#### To do:
Work out how many lines in the records include the word "turned", then answer with nothing but that number.

☆ ☆ ☆ ☆ ☆ ☆ ☆

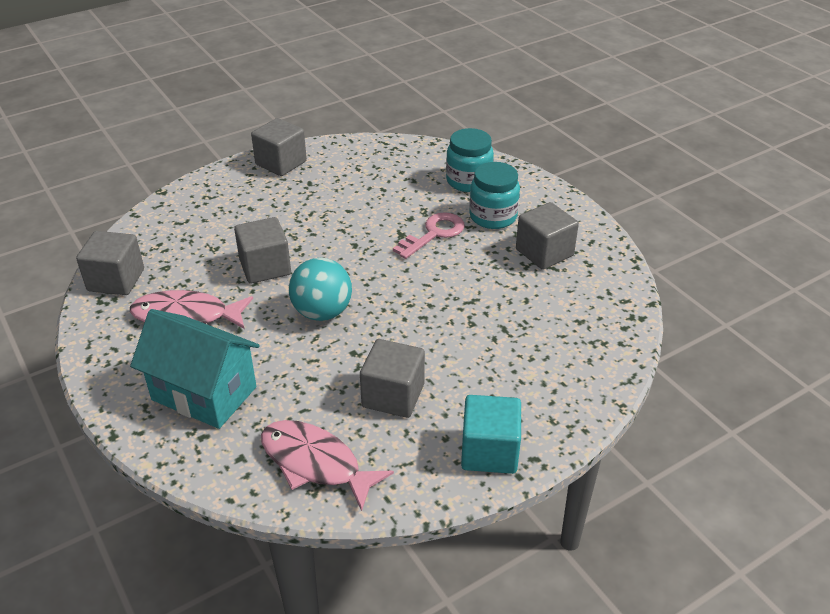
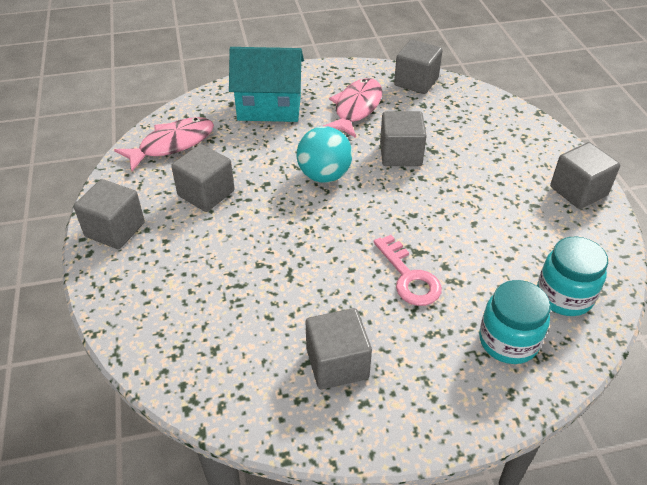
camera: 110 degrees right, 5 degrees up
(204, 393) = (269, 108): turquoise house -> turquoise house turned 45 degrees clockwise
(489, 451) = (115, 229): turquoise cube -> grey cube
(493, 217) = (424, 339): turquoise jar -> turquoise jar (564, 296)

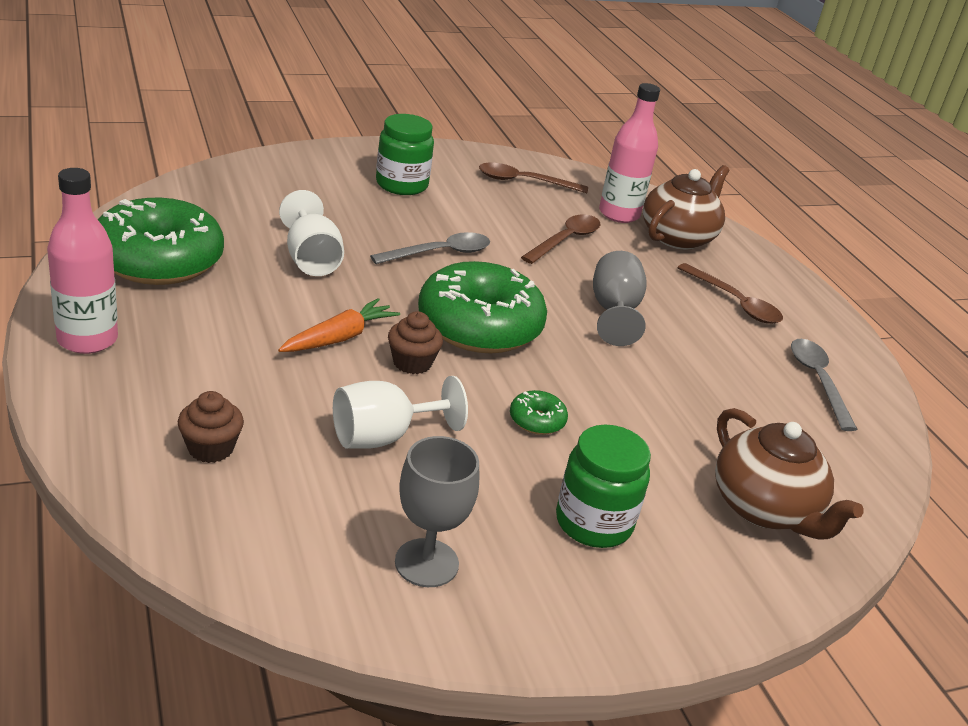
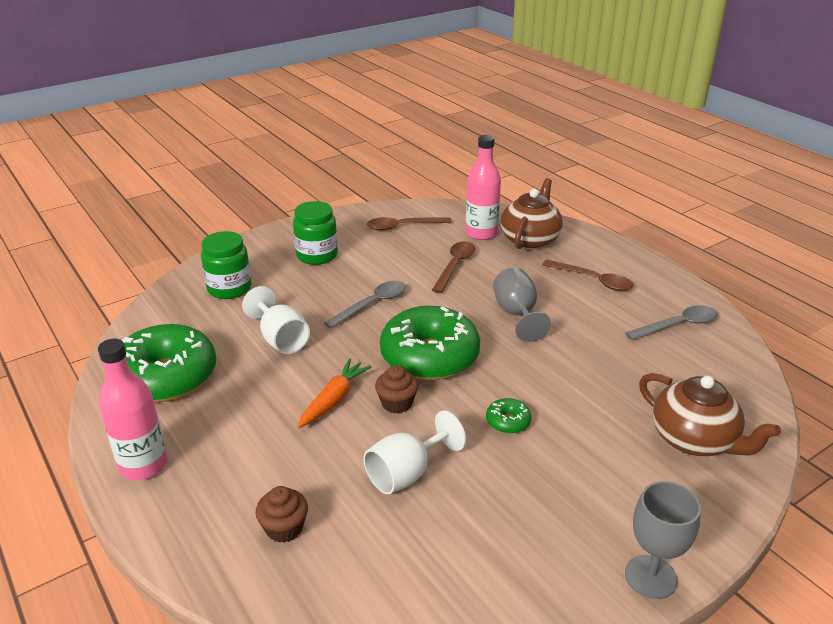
camera: 10 degrees left, 0 degrees up
(426, 563) = (489, 570): grey goblet -> grey goblet (650, 577)
(593, 523) = (587, 493): green jar -> green jar (229, 288)
(818, 381) = (678, 325): grey spoon -> grey spoon turned 90 degrees clockwise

☆ ☆ ☆ ☆ ☆ ☆ ☆

#### Written response:
2